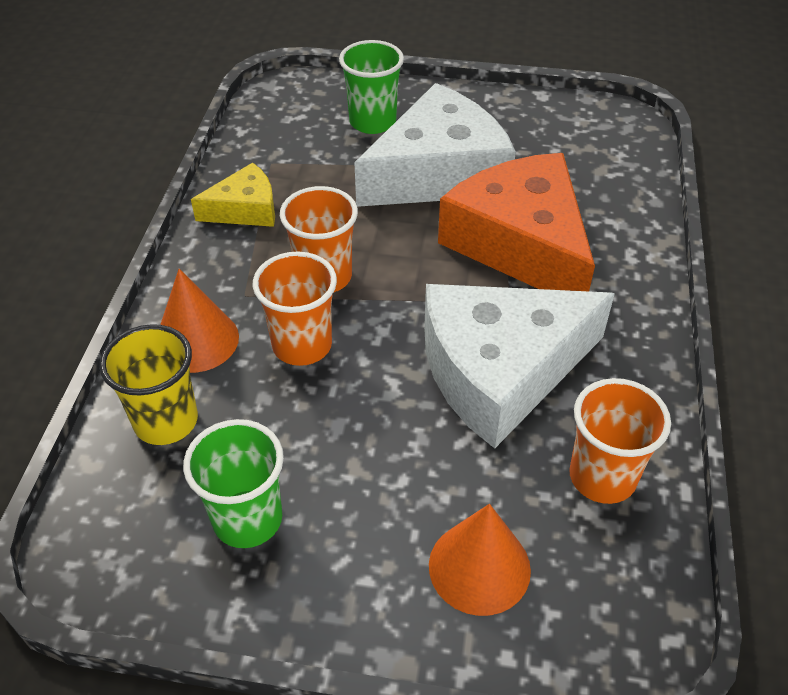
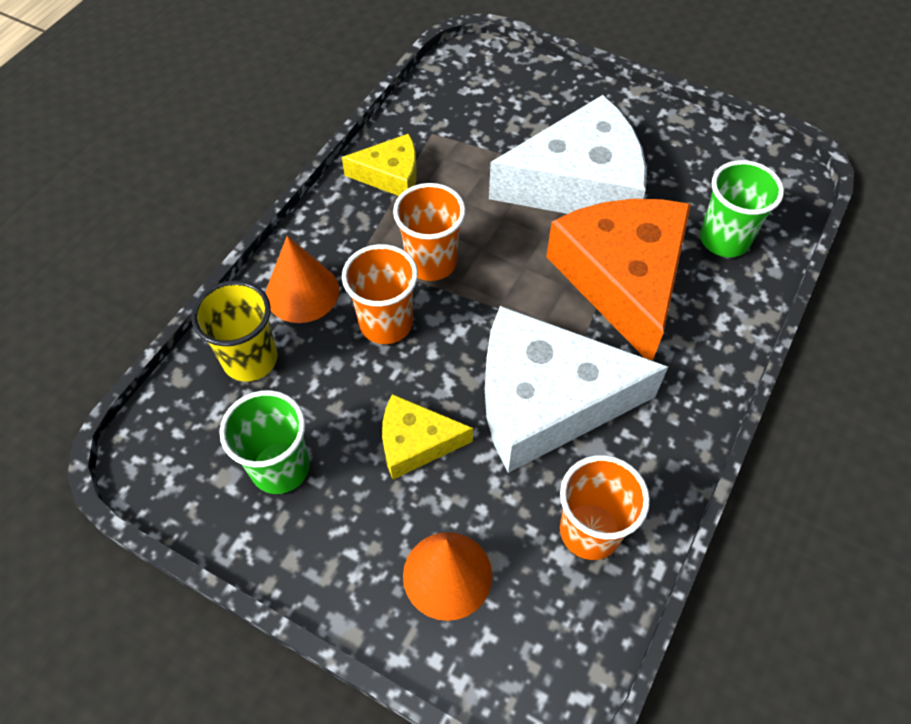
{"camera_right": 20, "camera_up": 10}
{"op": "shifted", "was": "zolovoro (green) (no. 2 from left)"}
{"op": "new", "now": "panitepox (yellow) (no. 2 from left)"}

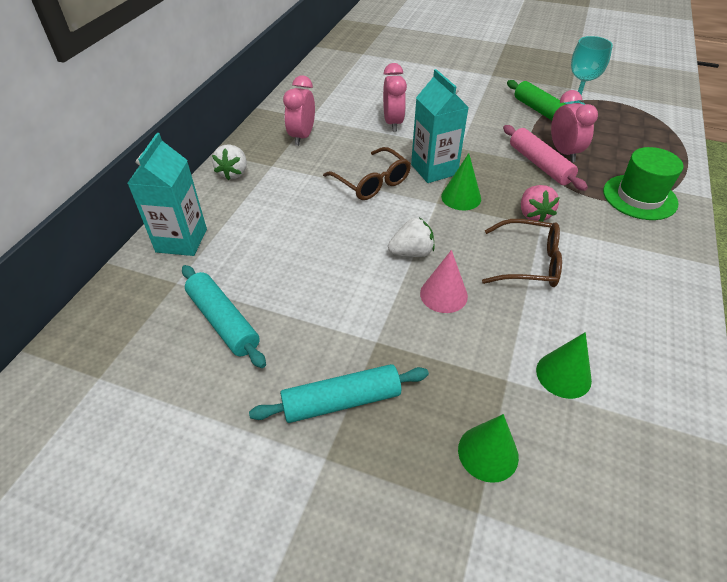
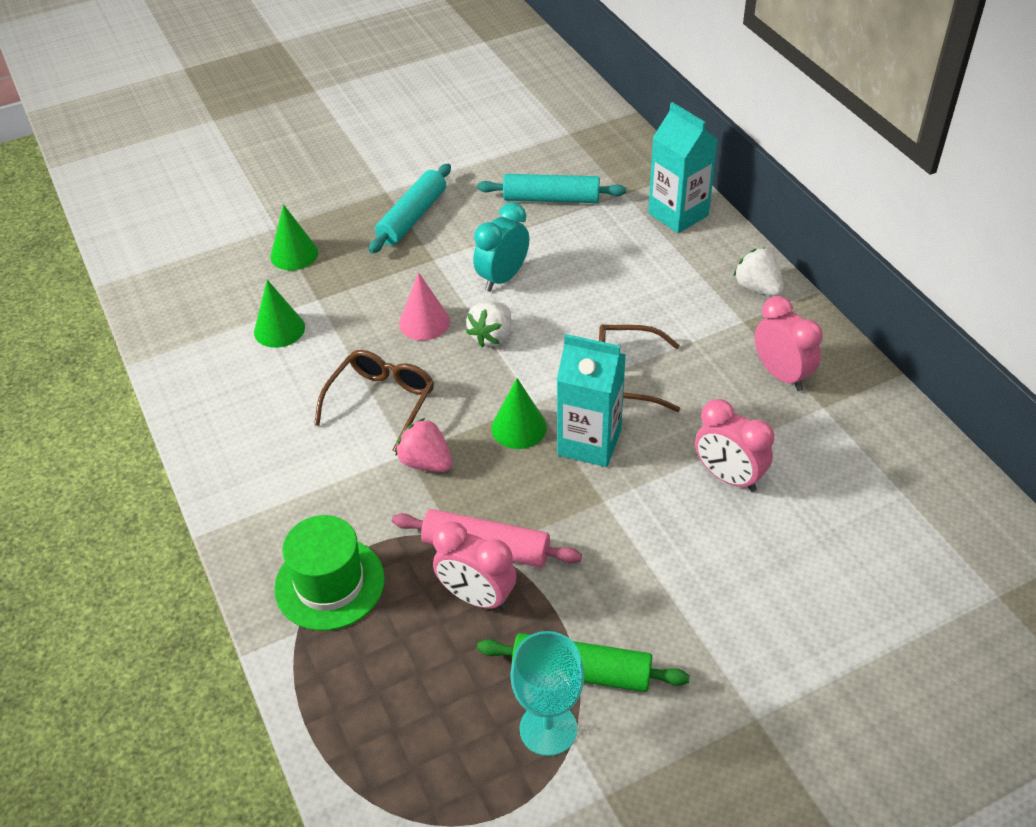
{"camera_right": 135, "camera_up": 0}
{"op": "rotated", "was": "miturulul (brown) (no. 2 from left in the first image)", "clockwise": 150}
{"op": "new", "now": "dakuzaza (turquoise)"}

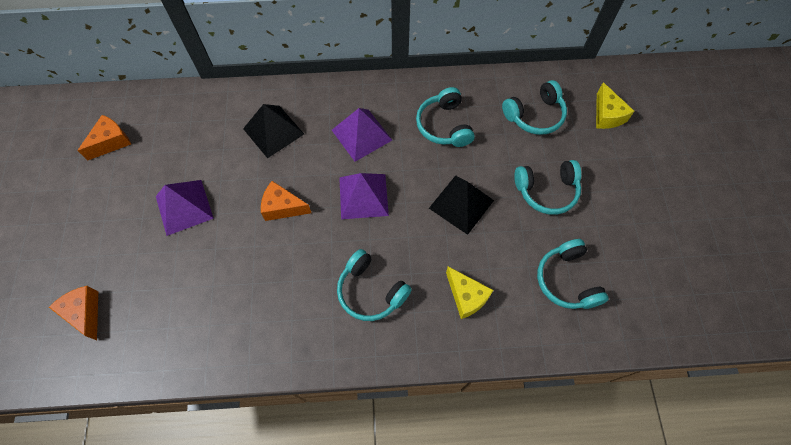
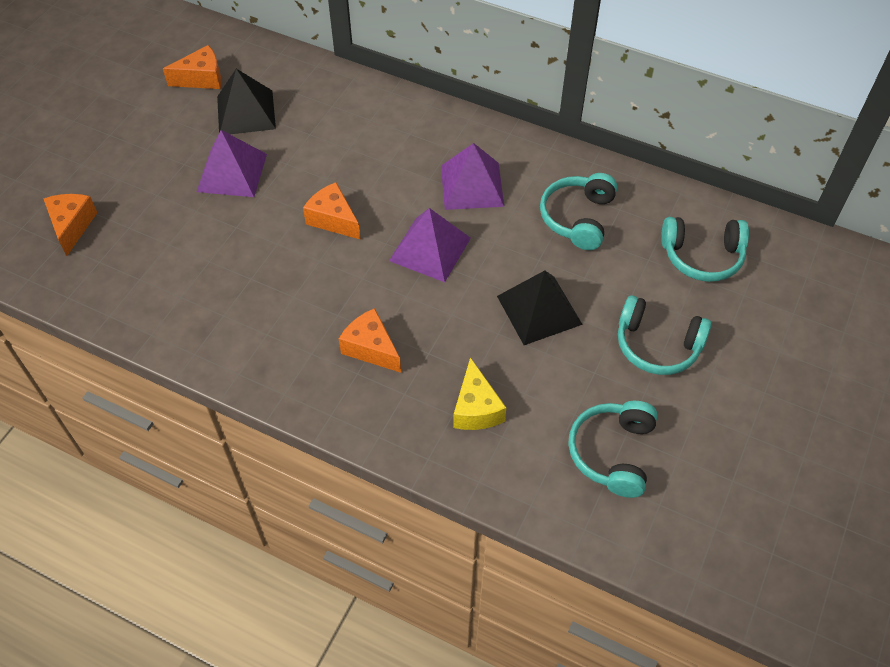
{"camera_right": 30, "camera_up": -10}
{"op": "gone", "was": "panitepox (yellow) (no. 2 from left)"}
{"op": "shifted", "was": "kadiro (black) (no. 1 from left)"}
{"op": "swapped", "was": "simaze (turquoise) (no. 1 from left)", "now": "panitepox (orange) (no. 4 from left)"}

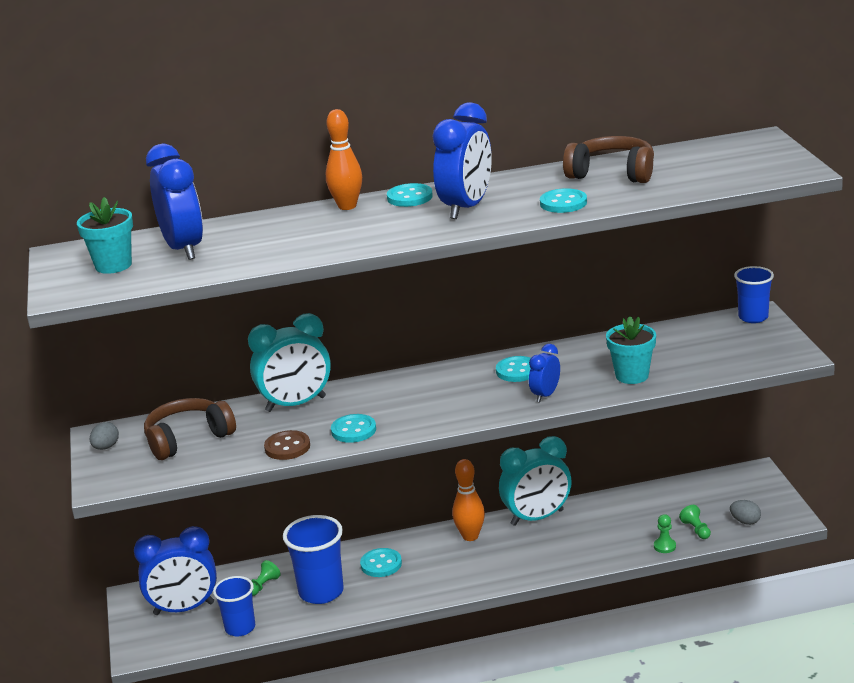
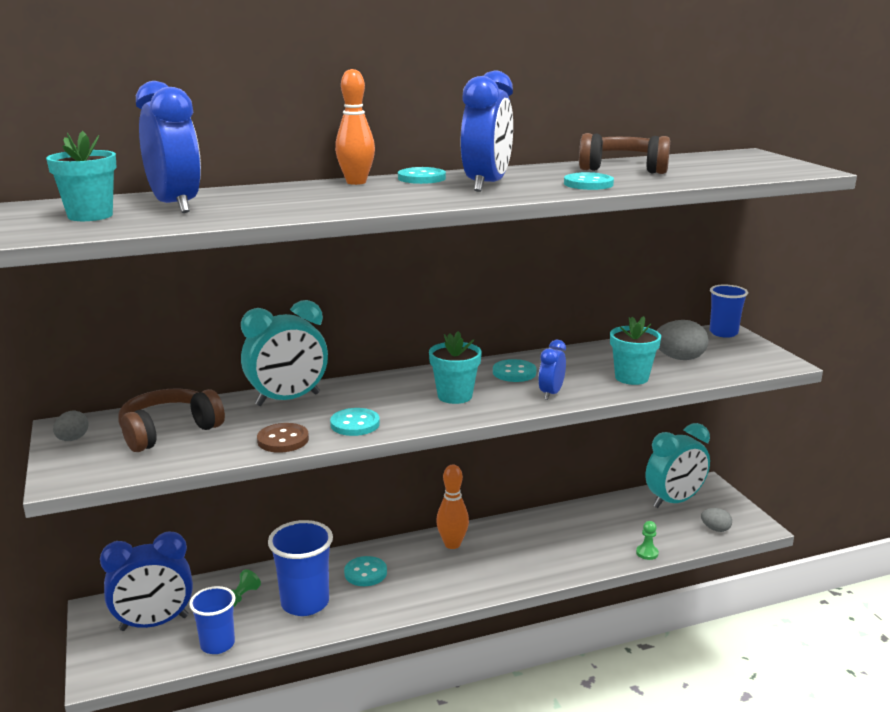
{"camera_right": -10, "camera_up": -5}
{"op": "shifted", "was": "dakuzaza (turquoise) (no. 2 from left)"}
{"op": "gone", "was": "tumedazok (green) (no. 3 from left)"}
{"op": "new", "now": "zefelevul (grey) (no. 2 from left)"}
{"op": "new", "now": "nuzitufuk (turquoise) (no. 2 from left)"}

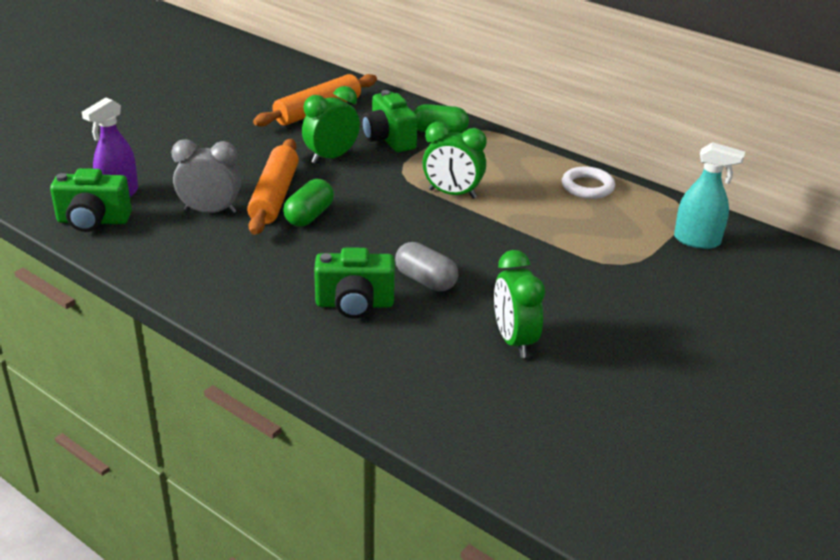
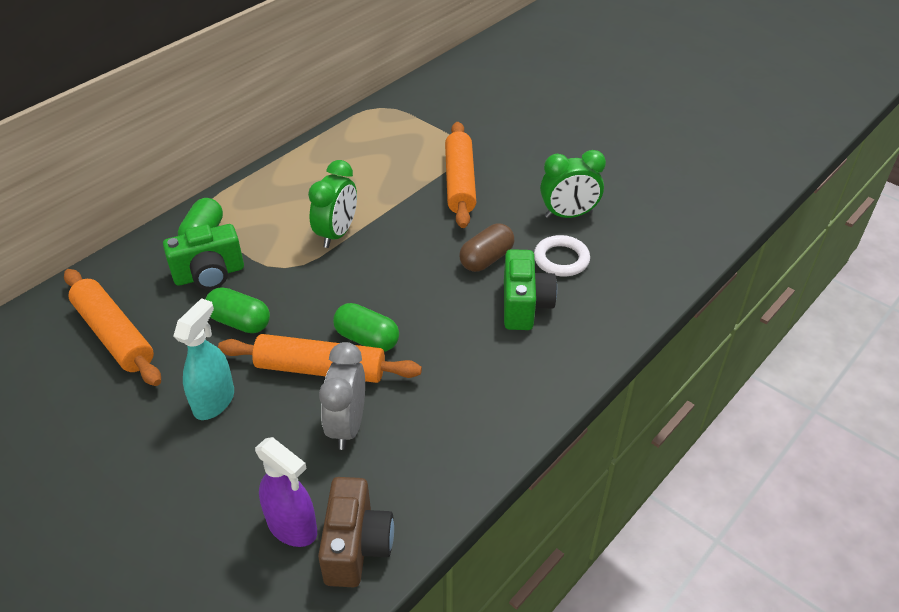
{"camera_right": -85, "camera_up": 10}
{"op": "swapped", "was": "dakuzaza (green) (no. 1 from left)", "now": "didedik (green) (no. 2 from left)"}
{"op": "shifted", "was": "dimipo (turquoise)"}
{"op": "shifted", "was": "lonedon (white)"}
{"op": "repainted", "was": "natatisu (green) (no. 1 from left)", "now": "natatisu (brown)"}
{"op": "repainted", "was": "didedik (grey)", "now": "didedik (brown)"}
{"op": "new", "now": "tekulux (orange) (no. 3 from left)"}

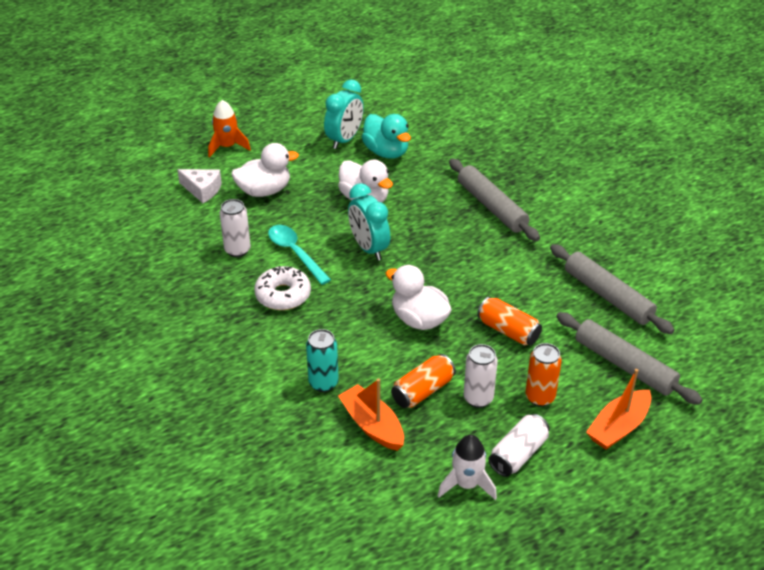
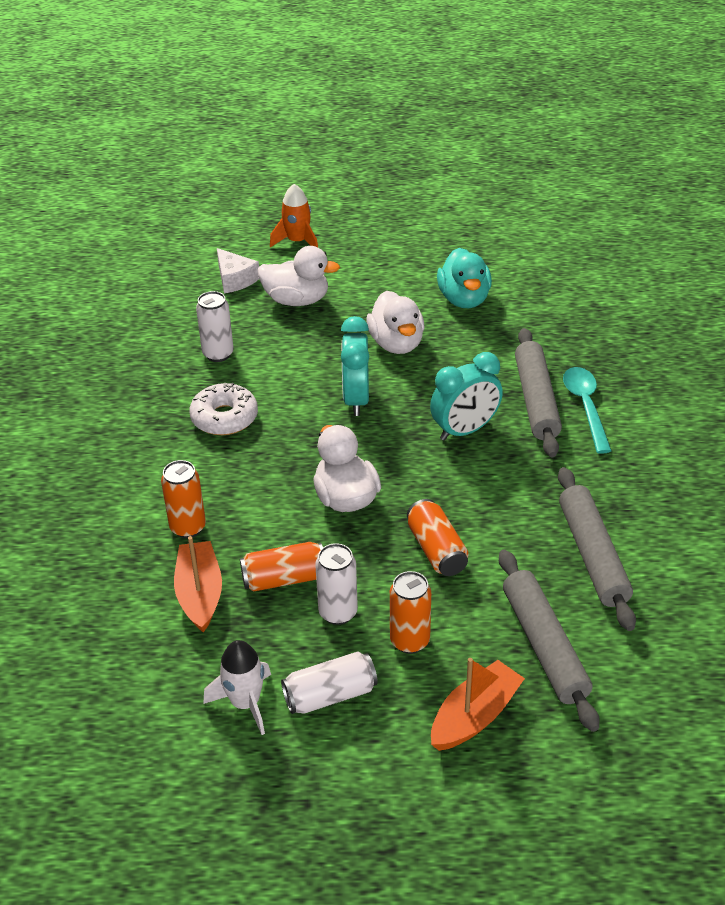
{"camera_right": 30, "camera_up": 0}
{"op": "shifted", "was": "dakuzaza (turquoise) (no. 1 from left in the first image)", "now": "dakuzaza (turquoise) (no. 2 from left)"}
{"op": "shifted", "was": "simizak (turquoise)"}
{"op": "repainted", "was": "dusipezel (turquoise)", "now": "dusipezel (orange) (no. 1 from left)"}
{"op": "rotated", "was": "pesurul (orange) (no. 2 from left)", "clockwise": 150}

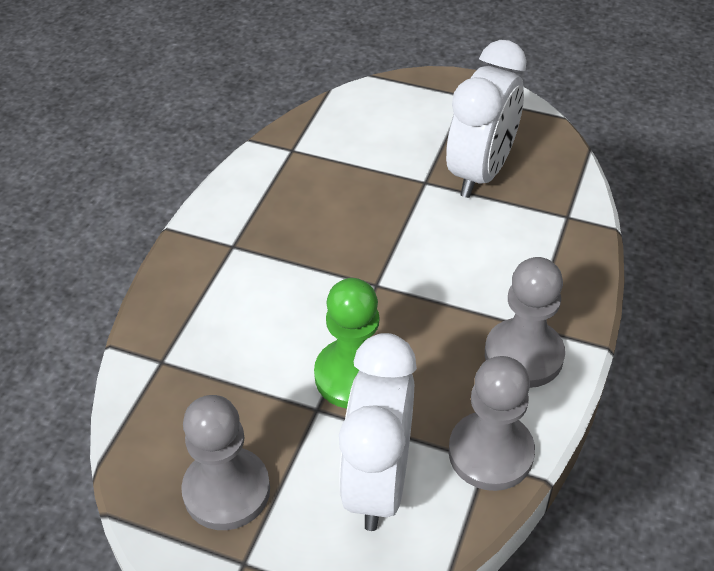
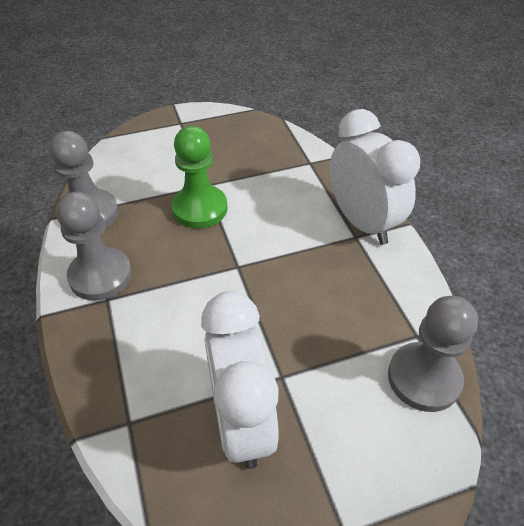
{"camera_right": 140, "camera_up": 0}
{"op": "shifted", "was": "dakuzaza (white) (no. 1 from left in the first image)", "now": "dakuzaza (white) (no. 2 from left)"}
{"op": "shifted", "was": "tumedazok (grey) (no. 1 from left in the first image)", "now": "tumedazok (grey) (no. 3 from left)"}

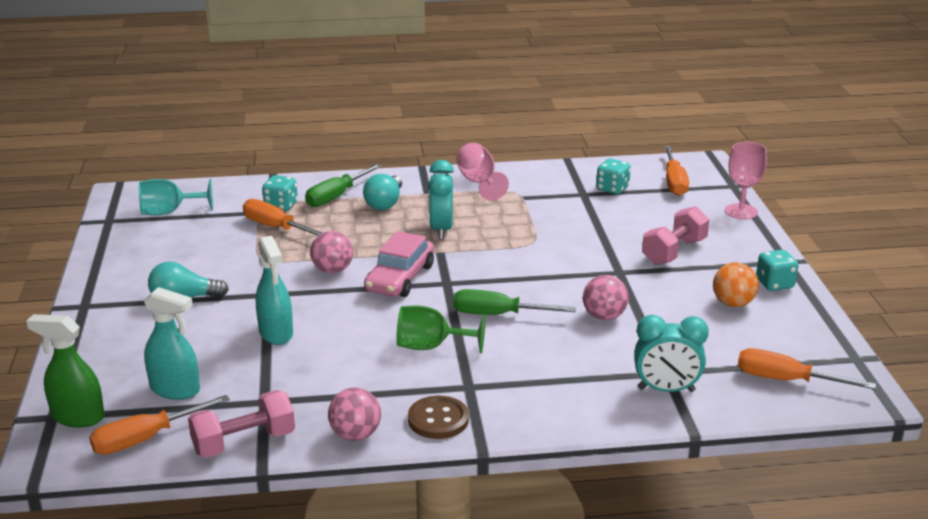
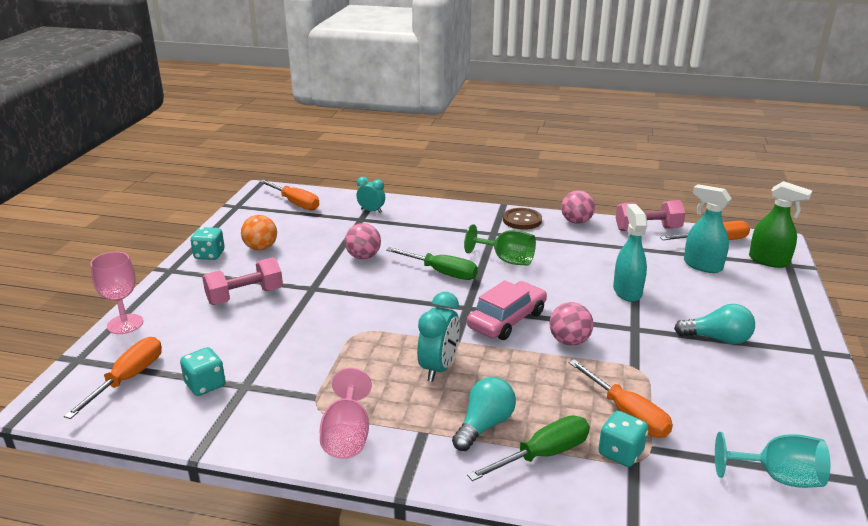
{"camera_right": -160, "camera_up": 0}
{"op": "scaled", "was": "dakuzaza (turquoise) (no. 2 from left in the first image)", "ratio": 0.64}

▶ _What this task involves_: This exercise calls for a verbatim output of the entries, pictures omitted.

▶ _Answer to this task_:
{"camera_right": 20, "camera_up": 10}
{"op": "shifted", "was": "zolovoro (green) (no. 2 from left)"}
{"op": "new", "now": "panitepox (yellow) (no. 2 from left)"}

{"camera_right": 135, "camera_up": 0}
{"op": "rotated", "was": "miturulul (brown) (no. 2 from left in the first image)", "clockwise": 150}
{"op": "new", "now": "dakuzaza (turquoise)"}

{"camera_right": 30, "camera_up": -10}
{"op": "gone", "was": "panitepox (yellow) (no. 2 from left)"}
{"op": "shifted", "was": "kadiro (black) (no. 1 from left)"}
{"op": "swapped", "was": "simaze (turquoise) (no. 1 from left)", "now": "panitepox (orange) (no. 4 from left)"}

{"camera_right": -10, "camera_up": -5}
{"op": "shifted", "was": "dakuzaza (turquoise) (no. 2 from left)"}
{"op": "gone", "was": "tumedazok (green) (no. 3 from left)"}
{"op": "new", "now": "zefelevul (grey) (no. 2 from left)"}
{"op": "new", "now": "nuzitufuk (turquoise) (no. 2 from left)"}

{"camera_right": -85, "camera_up": 10}
{"op": "swapped", "was": "dakuzaza (green) (no. 1 from left)", "now": "didedik (green) (no. 2 from left)"}
{"op": "shifted", "was": "dimipo (turquoise)"}
{"op": "shifted", "was": "lonedon (white)"}
{"op": "repainted", "was": "natatisu (green) (no. 1 from left)", "now": "natatisu (brown)"}
{"op": "repainted", "was": "didedik (grey)", "now": "didedik (brown)"}
{"op": "new", "now": "tekulux (orange) (no. 3 from left)"}

{"camera_right": 30, "camera_up": 0}
{"op": "shifted", "was": "dakuzaza (turquoise) (no. 1 from left in the first image)", "now": "dakuzaza (turquoise) (no. 2 from left)"}
{"op": "shifted", "was": "simizak (turquoise)"}
{"op": "repainted", "was": "dusipezel (turquoise)", "now": "dusipezel (orange) (no. 1 from left)"}
{"op": "rotated", "was": "pesurul (orange) (no. 2 from left)", "clockwise": 150}

{"camera_right": 140, "camera_up": 0}
{"op": "shifted", "was": "dakuzaza (white) (no. 1 from left in the first image)", "now": "dakuzaza (white) (no. 2 from left)"}
{"op": "shifted", "was": "tumedazok (grey) (no. 1 from left in the first image)", "now": "tumedazok (grey) (no. 3 from left)"}

{"camera_right": -160, "camera_up": 0}
{"op": "scaled", "was": "dakuzaza (turquoise) (no. 2 from left in the first image)", "ratio": 0.64}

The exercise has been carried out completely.